■ **Work order**
Quote the entries below from the line with "OLED2 pin SDA: A6 -> A8" through the line with "SERVO1: MG996R -> SG90", both ends included, and only those lines.

[Stored entries]
* * * * * * * * *
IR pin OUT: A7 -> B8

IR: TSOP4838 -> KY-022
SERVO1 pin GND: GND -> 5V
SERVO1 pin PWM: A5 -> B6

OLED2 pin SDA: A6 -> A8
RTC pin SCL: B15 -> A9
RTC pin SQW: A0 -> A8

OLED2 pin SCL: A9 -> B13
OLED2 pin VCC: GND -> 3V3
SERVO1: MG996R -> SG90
* * * * * * * * *
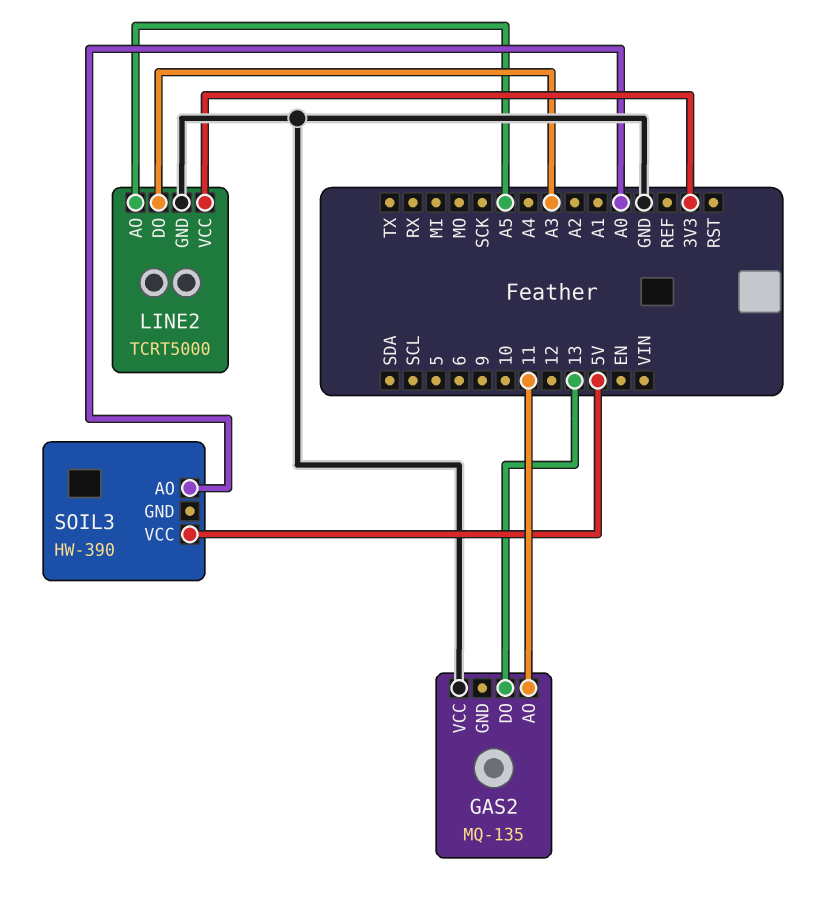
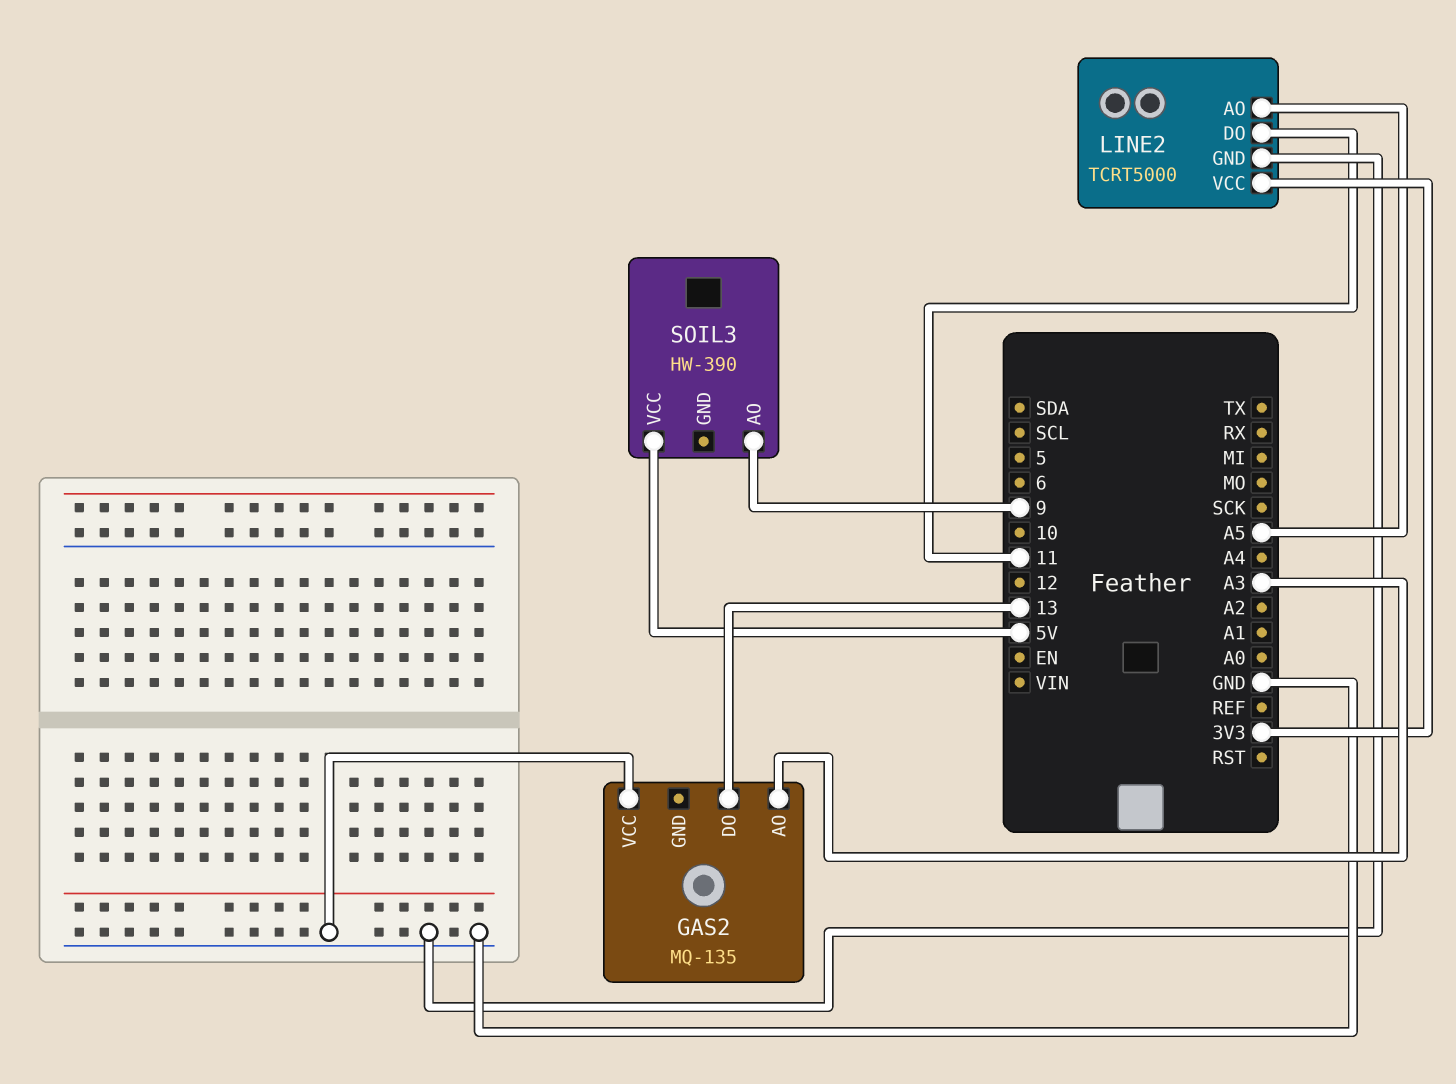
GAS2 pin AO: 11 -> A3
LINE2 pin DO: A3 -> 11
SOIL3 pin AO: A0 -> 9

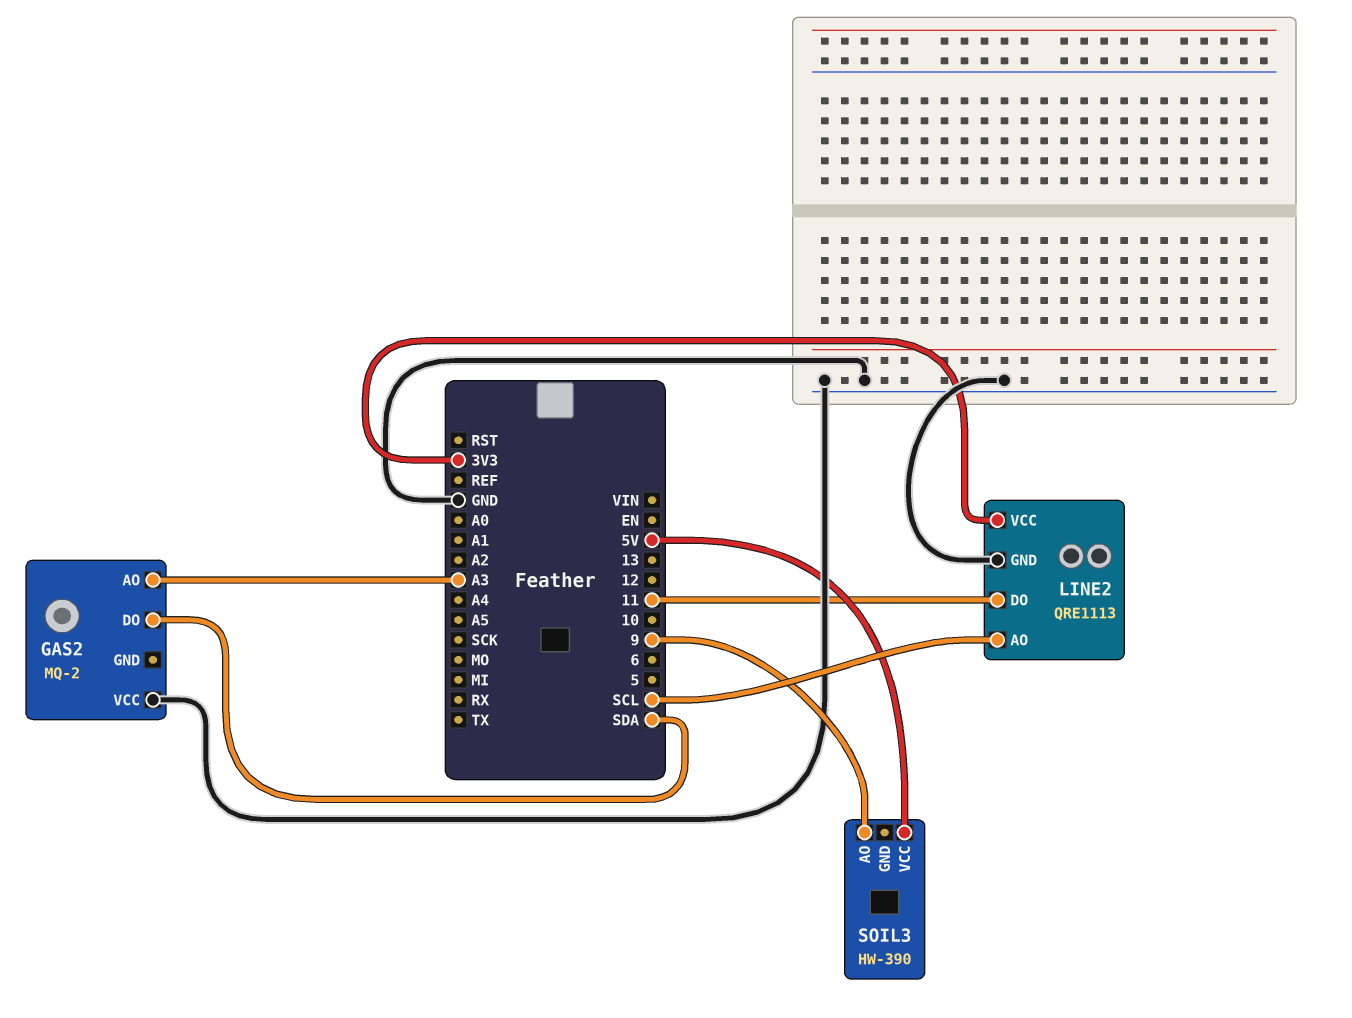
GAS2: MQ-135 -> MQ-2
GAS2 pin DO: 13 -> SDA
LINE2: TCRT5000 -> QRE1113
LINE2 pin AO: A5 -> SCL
* * * * * * * * *
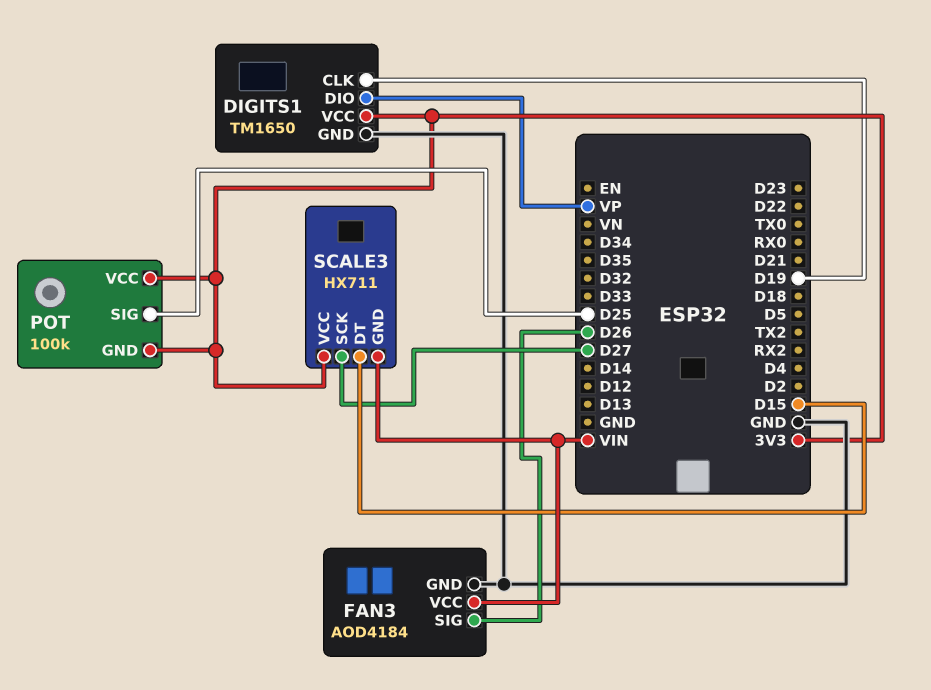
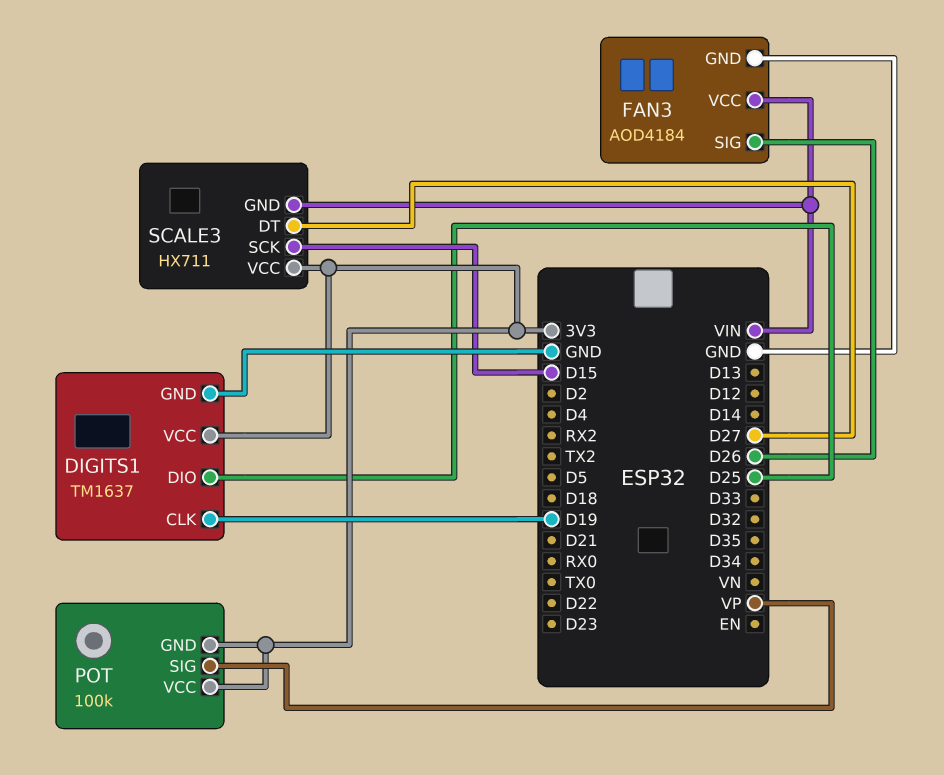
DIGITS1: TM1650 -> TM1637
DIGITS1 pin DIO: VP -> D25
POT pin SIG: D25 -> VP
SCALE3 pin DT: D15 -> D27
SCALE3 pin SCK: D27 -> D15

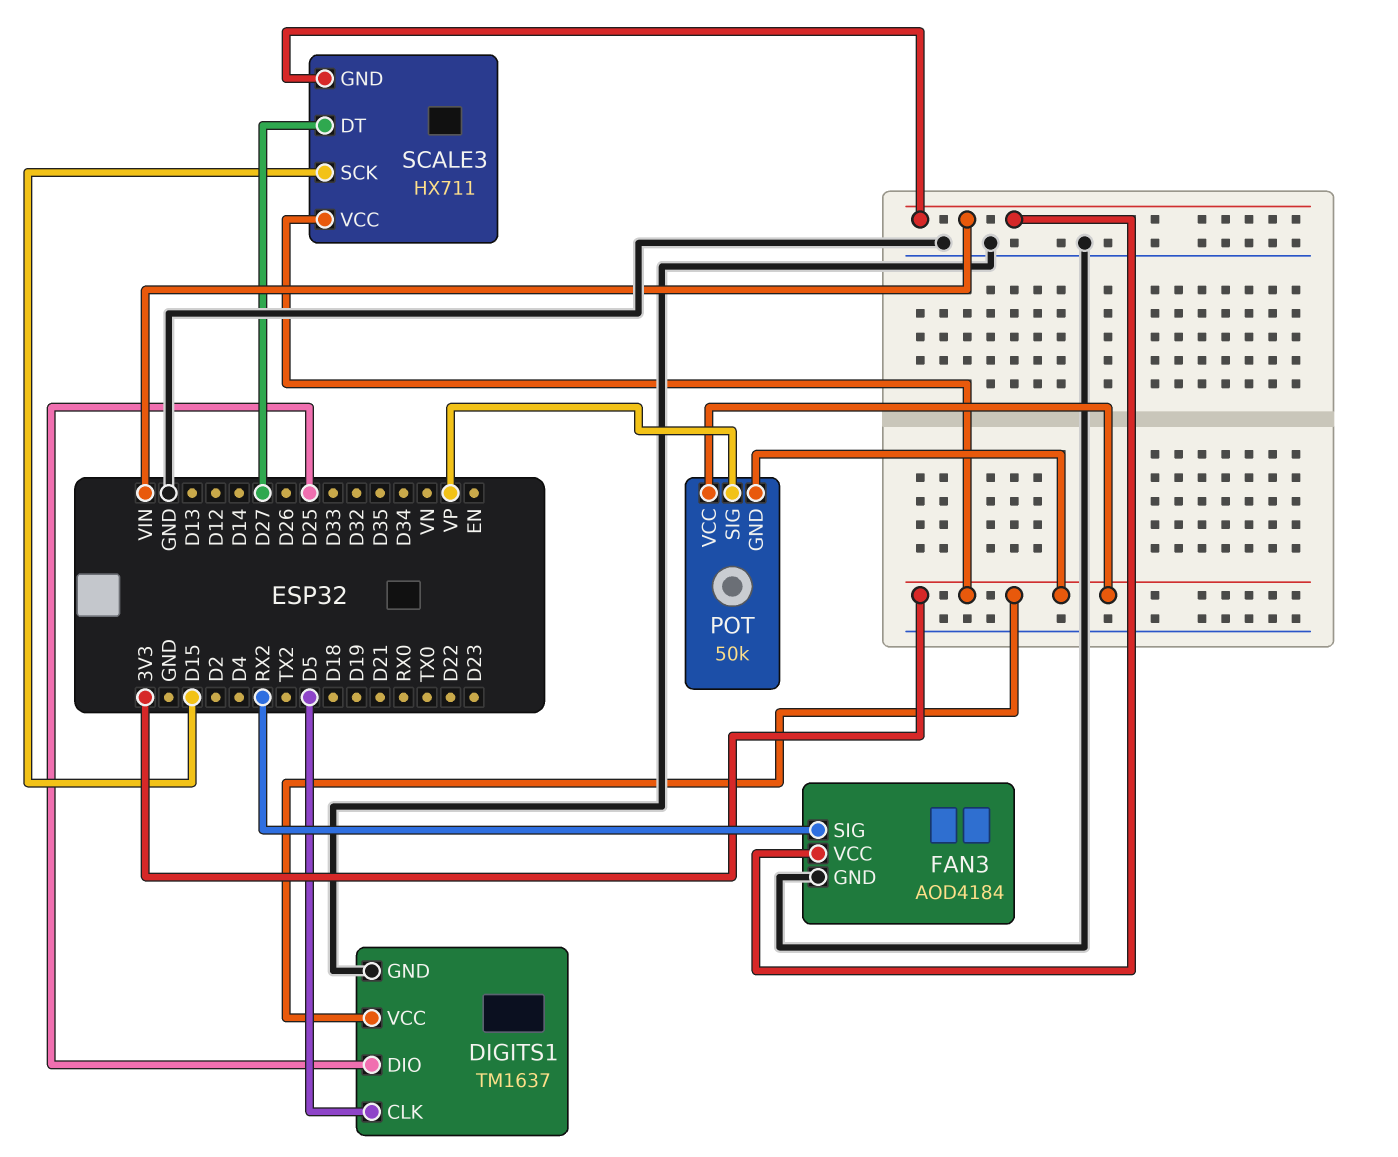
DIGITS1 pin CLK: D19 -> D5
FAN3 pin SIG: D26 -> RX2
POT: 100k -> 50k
* * * * * * * * *
■ **Result for this task**
OLED2 pin SDA: A6 -> A8
RTC pin SCL: B15 -> A9
RTC pin SQW: A0 -> A8

OLED2 pin SCL: A9 -> B13
OLED2 pin VCC: GND -> 3V3
SERVO1: MG996R -> SG90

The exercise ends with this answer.